■ **Records for the exercise**:
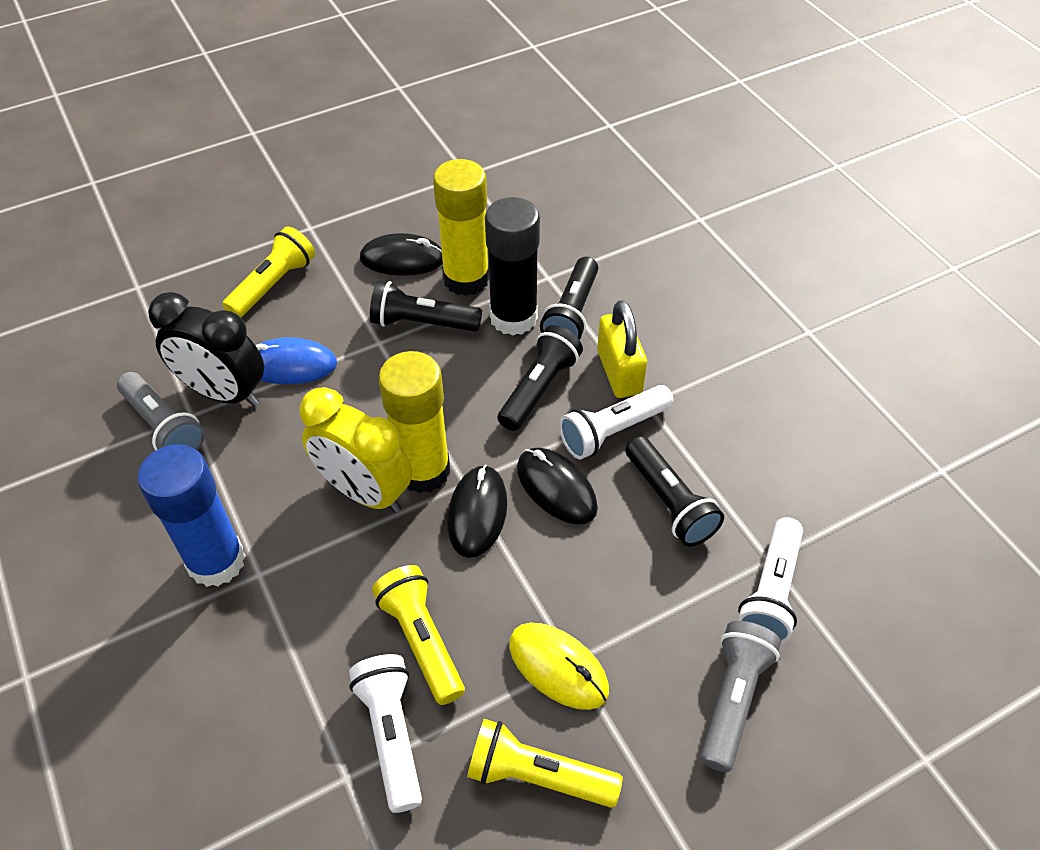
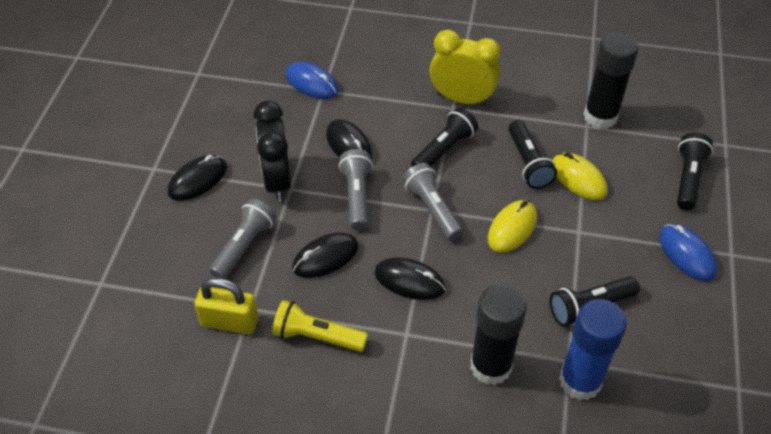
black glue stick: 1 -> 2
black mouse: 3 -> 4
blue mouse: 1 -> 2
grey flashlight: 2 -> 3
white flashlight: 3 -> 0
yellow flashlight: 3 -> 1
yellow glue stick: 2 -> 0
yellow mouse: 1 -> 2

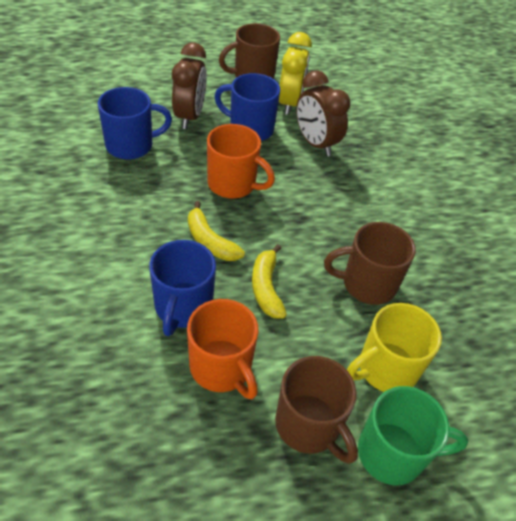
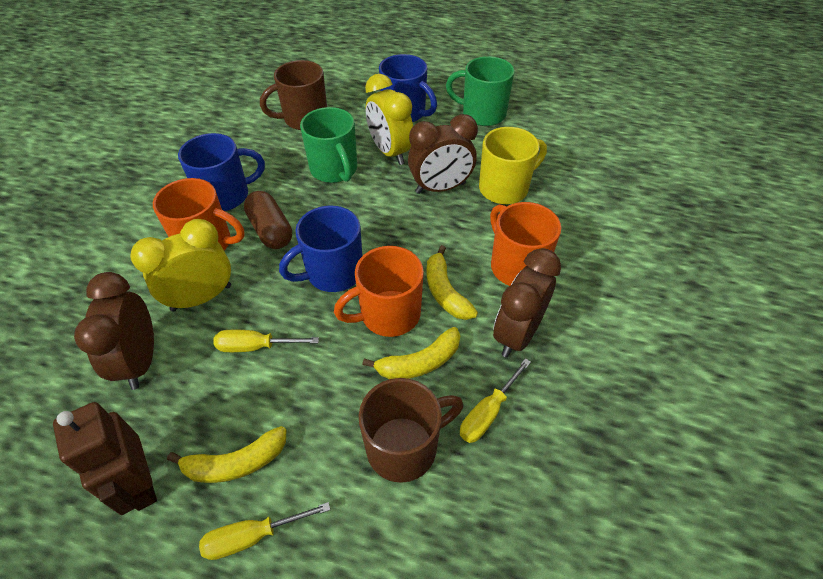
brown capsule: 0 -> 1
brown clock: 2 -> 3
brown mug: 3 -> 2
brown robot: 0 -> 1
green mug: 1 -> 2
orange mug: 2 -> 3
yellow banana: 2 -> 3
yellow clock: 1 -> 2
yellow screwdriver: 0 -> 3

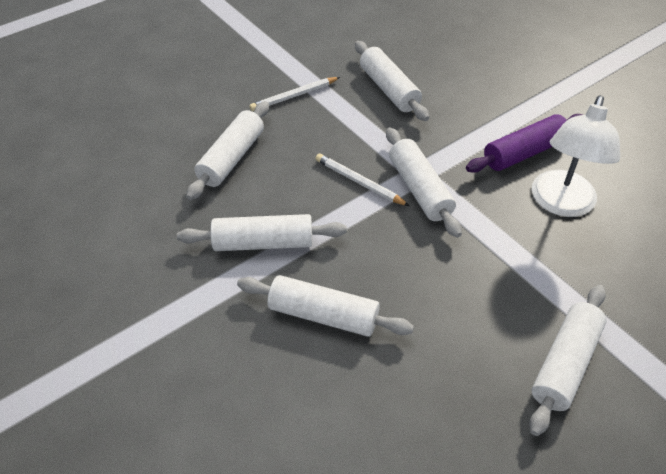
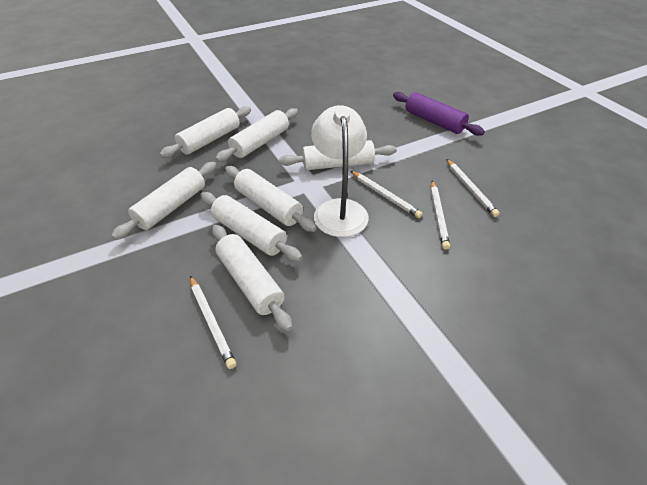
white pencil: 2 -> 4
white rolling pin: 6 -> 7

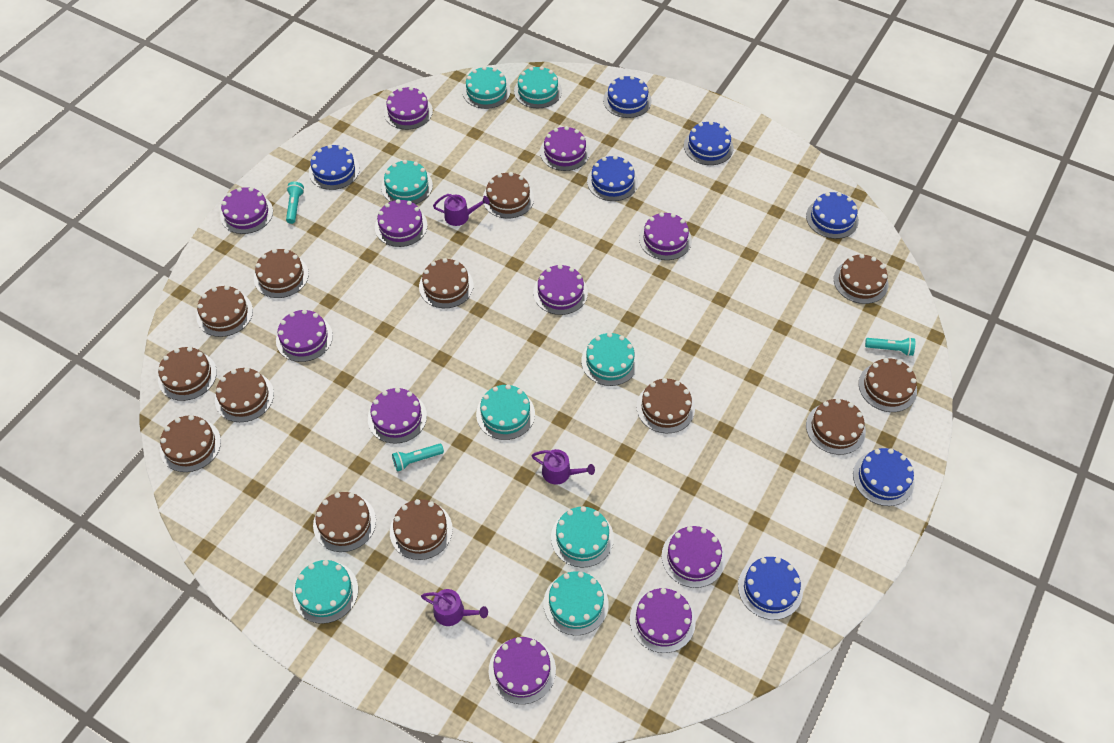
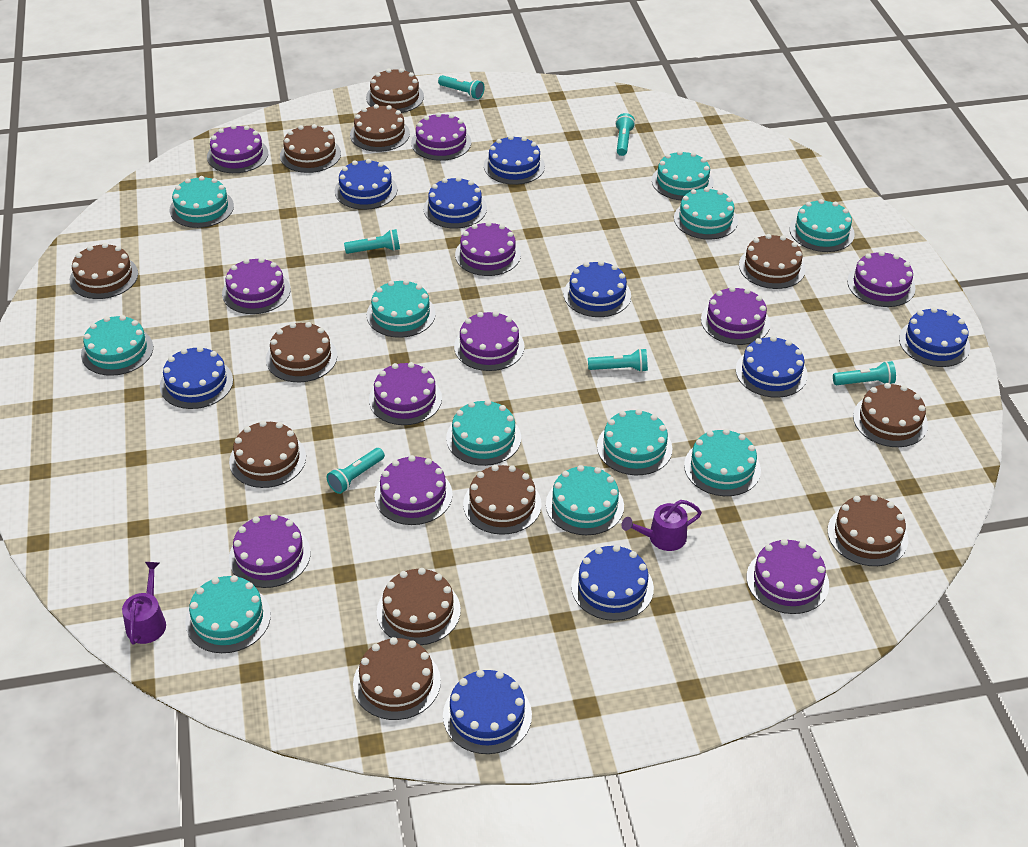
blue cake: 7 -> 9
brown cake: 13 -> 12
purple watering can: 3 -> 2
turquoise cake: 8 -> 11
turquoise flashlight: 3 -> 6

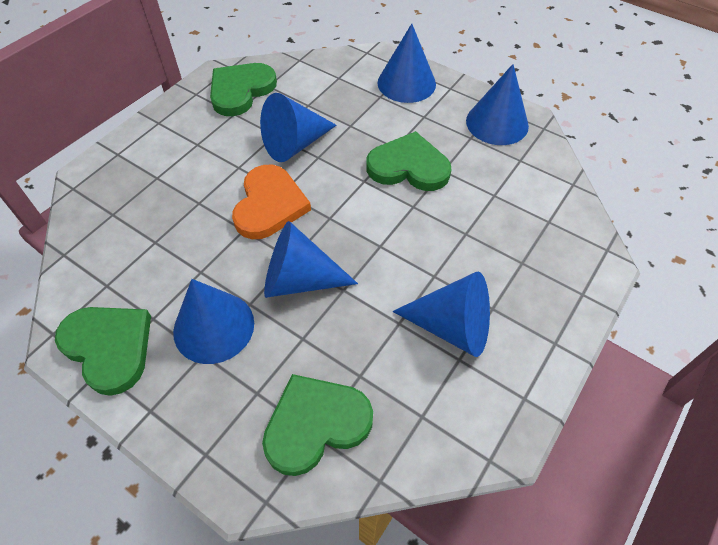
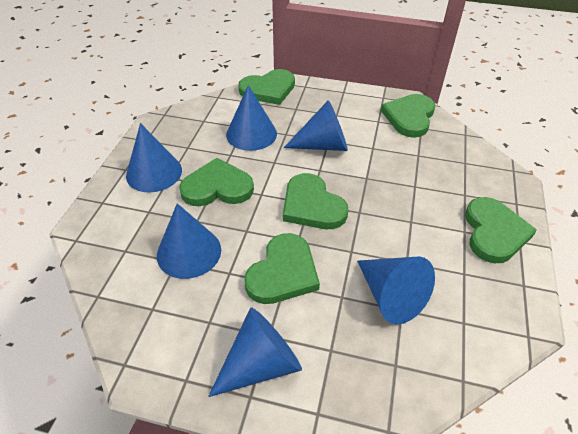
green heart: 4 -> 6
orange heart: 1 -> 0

■ **Assignment**: Count the lines of the listing above that contain the word "mouse", and give only the total.

■ **Output of the task**: 3